Work instructions:
Give the lines of all the items below as a numbered list, with blank lines skipped and the pictures left out.

Dataset records:

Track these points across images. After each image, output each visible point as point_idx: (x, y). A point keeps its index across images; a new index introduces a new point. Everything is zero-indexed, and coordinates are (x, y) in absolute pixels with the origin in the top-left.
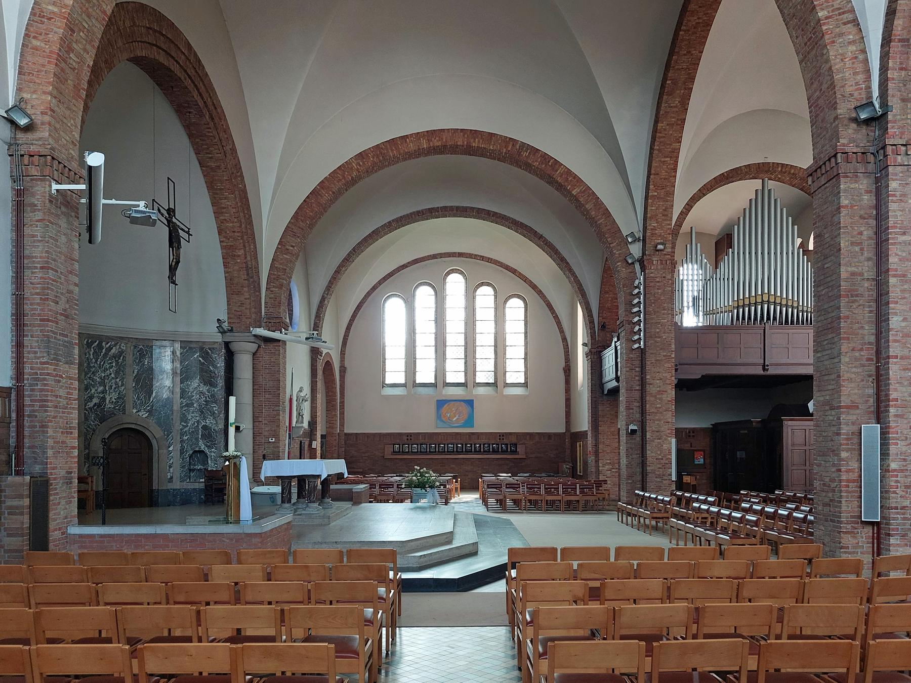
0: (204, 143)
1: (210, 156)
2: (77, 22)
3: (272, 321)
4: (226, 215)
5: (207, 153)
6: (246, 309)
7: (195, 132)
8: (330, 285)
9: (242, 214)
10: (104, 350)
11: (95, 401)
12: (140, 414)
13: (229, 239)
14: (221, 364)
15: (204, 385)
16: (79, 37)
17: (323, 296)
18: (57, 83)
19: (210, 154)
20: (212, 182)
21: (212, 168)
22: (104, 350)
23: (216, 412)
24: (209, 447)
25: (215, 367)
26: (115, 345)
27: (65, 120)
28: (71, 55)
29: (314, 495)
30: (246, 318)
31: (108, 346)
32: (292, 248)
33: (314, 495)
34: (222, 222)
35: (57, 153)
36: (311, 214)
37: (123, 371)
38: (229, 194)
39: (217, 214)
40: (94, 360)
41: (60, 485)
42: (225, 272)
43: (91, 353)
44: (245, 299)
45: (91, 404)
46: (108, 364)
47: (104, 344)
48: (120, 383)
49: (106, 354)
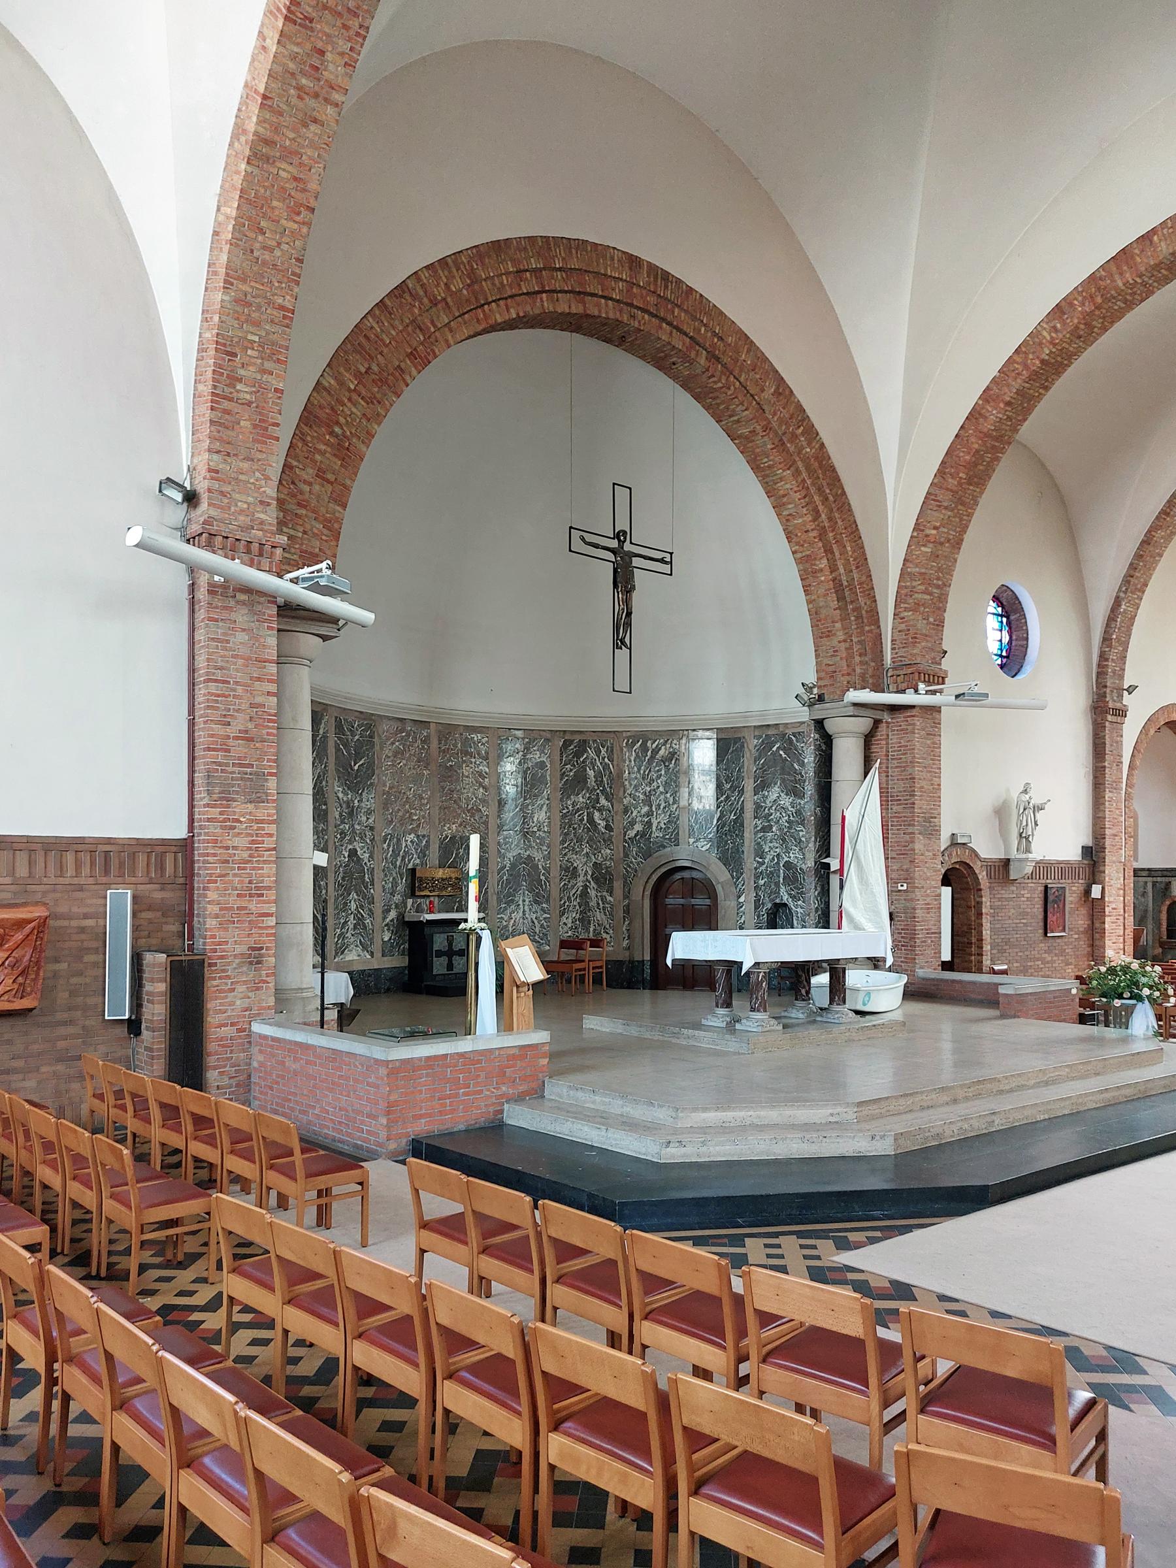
0: (718, 401)
1: (735, 418)
2: (236, 340)
3: (901, 672)
4: (790, 506)
5: (730, 416)
6: (841, 659)
7: (699, 390)
8: (1132, 572)
9: (816, 498)
10: (649, 753)
11: (638, 827)
12: (699, 844)
13: (802, 546)
14: (810, 758)
15: (787, 795)
16: (248, 358)
17: (1117, 597)
18: (219, 432)
19: (733, 416)
20: (755, 459)
21: (746, 438)
22: (649, 753)
23: (803, 839)
24: (793, 897)
25: (802, 764)
26: (665, 744)
27: (242, 477)
28: (238, 387)
29: (757, 998)
30: (843, 675)
31: (654, 746)
32: (934, 532)
33: (757, 998)
34: (787, 520)
35: (217, 526)
36: (968, 458)
37: (675, 782)
38: (784, 471)
39: (778, 507)
40: (636, 769)
41: (234, 965)
42: (809, 602)
43: (632, 759)
44: (840, 642)
45: (632, 833)
46: (655, 772)
47: (649, 744)
48: (671, 801)
49: (653, 757)
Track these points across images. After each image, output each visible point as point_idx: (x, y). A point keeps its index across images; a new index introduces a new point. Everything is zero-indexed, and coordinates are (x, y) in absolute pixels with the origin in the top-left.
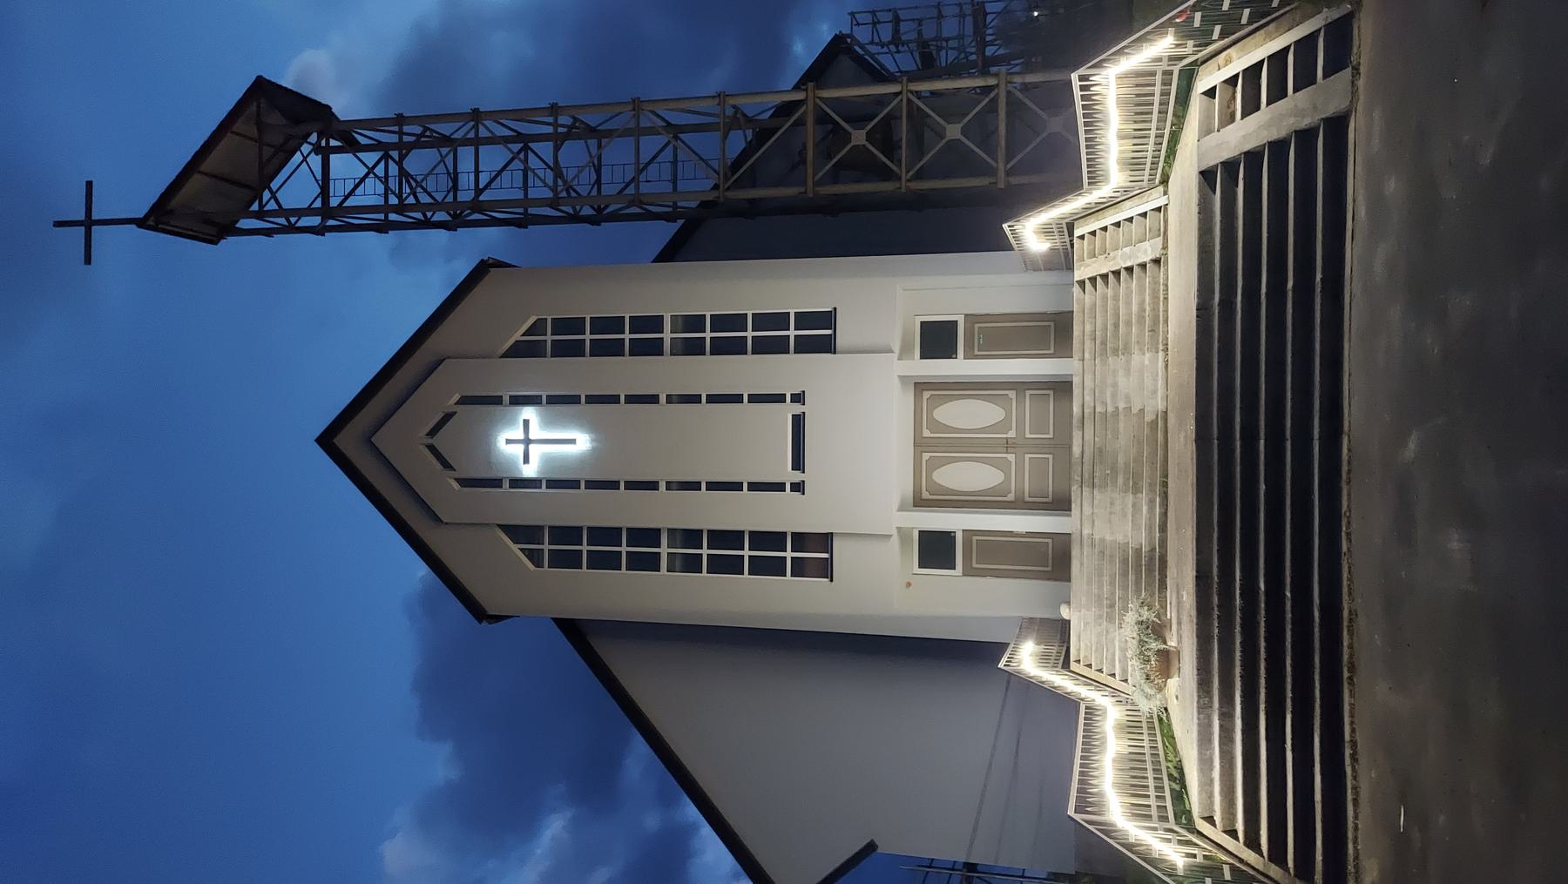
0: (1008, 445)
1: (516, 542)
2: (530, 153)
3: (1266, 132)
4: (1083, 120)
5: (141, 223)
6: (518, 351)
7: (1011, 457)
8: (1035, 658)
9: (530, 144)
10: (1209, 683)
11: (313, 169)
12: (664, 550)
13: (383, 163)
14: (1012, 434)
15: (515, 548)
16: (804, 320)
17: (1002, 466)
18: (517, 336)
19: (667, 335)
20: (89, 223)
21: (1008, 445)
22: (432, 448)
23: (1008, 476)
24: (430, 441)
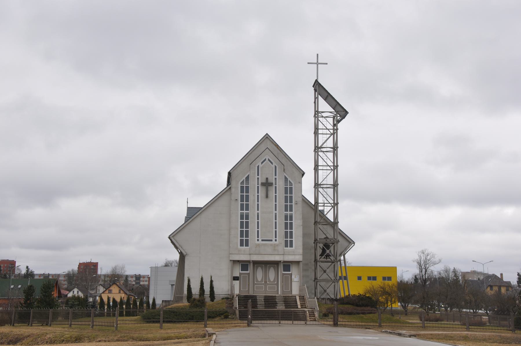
0: (266, 282)
1: (246, 178)
2: (331, 171)
3: (329, 292)
4: (275, 194)
5: (316, 81)
6: (286, 179)
7: (263, 283)
8: (112, 269)
9: (333, 171)
10: (475, 272)
11: (330, 277)
12: (245, 212)
13: (331, 133)
14: (268, 283)
15: (244, 178)
16: (291, 242)
17: (262, 280)
18: (289, 179)
19: (289, 213)
20: (317, 64)
21: (266, 282)
22: (265, 160)
23: (260, 282)
24: (267, 159)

Correct output:
1. Track these points across images. After each image, output each visible point as point_idx: (x, y). A point keeps its index across images; a new index introduces a new point. Everything is zero-indexed, and coordinates are (x, y) in absolute pixels with the origin in the top-left.
2. 0: (204, 143)
3. 1: (210, 156)
4. 2: (77, 22)
5. 3: (272, 321)
6. 4: (226, 215)
7. 5: (207, 153)
8. 6: (246, 309)
9. 7: (195, 132)
10. 8: (330, 285)
11. 9: (242, 214)
12. 10: (104, 350)
13. 11: (95, 401)
14. 12: (140, 414)
15. 13: (229, 239)
16. 14: (221, 364)
17. 15: (204, 385)
18. 16: (79, 37)
19. 17: (323, 296)
20. 18: (57, 83)
21. 19: (210, 154)
22. 20: (212, 182)
23. 21: (212, 168)
24. 22: (104, 350)
25. 23: (216, 412)
26. 24: (209, 447)
27. 25: (215, 367)
28. 26: (115, 345)
29. 27: (65, 120)
30. 28: (71, 55)
31. 29: (314, 495)
32. 30: (246, 318)
33. 31: (108, 346)
34. 32: (292, 248)
35. 33: (314, 495)
36. 34: (222, 222)
37. 35: (57, 153)
38. 36: (311, 214)
39. 37: (123, 371)
40. 38: (229, 194)
41. 39: (217, 214)
42. 40: (94, 360)
43. 41: (60, 485)
44. 42: (225, 272)
45. 43: (91, 353)
46. 44: (245, 299)
47. 45: (91, 404)
48. 46: (108, 364)
49. 47: (104, 344)
50. 48: (120, 383)
51. 49: (106, 354)
52. 0: (718, 401)
53. 1: (735, 418)
54. 2: (236, 340)
55. 3: (901, 672)
56. 4: (790, 506)
57. 5: (730, 416)
58. 6: (841, 659)
59. 7: (699, 390)
60. 8: (1132, 572)
61. 9: (816, 498)
62. 10: (649, 753)
63. 11: (638, 827)
64. 12: (699, 844)
65. 13: (802, 546)
66. 14: (810, 758)
67. 15: (787, 795)
68. 16: (248, 358)
69. 17: (1117, 597)
70. 18: (219, 432)
71. 19: (733, 416)
72. 20: (755, 459)
73. 21: (746, 438)
74. 22: (649, 753)
75. 23: (803, 839)
76. 24: (793, 897)
77. 25: (802, 764)
78. 26: (665, 744)
79. 27: (242, 477)
80. 28: (238, 387)
81. 29: (757, 998)
82. 30: (843, 675)
83. 31: (654, 746)
84. 32: (934, 532)
85. 33: (757, 998)
86. 34: (787, 520)
87. 35: (217, 526)
88. 36: (968, 458)
89. 37: (675, 782)
90. 38: (784, 471)
91. 39: (778, 507)
92. 40: (636, 769)
93. 41: (234, 965)
94. 42: (809, 602)
95. 43: (632, 759)
96. 44: (840, 642)
97. 45: (632, 833)
98. 46: (655, 772)
99. 47: (649, 744)
100. 48: (671, 801)
101. 49: (653, 757)
102. Track these points across images. After each image, output each visible point as point_idx: (x, y). A point keeps its index across images; a new index introduces a new point. Everything is zero-indexed, and coordinates are (x, y) in absolute pixels with the origin in the top-left.
103. 0: (1008, 445)
104. 1: (516, 542)
105. 2: (530, 153)
106. 3: (1266, 132)
107. 4: (1083, 120)
108. 5: (141, 223)
109. 6: (518, 351)
110. 7: (1011, 457)
111. 8: (1035, 658)
112. 9: (530, 144)
113. 10: (1209, 683)
114. 11: (313, 169)
115. 12: (664, 550)
116. 13: (383, 163)
117. 14: (1012, 434)
118. 15: (515, 548)
119. 16: (804, 320)
120. 17: (1002, 466)
121. 18: (517, 336)
122. 19: (667, 335)
123. 20: (89, 223)
124. 21: (1008, 445)
125. 22: (432, 448)
126. 23: (1008, 476)
127. 24: (430, 441)
128. 0: (266, 282)
129. 1: (246, 178)
130. 2: (331, 171)
131. 3: (329, 292)
132. 4: (275, 194)
133. 5: (316, 81)
134. 6: (286, 179)
135. 7: (263, 283)
136. 8: (112, 269)
137. 9: (333, 171)
138. 10: (475, 272)
139. 11: (330, 277)
140. 12: (245, 212)
141. 13: (331, 133)
142. 14: (268, 283)
143. 15: (244, 178)
144. 16: (291, 242)
145. 17: (262, 280)
146. 18: (289, 179)
147. 19: (289, 213)
148. 20: (317, 64)
149. 21: (266, 282)
150. 22: (265, 160)
151. 23: (260, 282)
152. 24: (267, 159)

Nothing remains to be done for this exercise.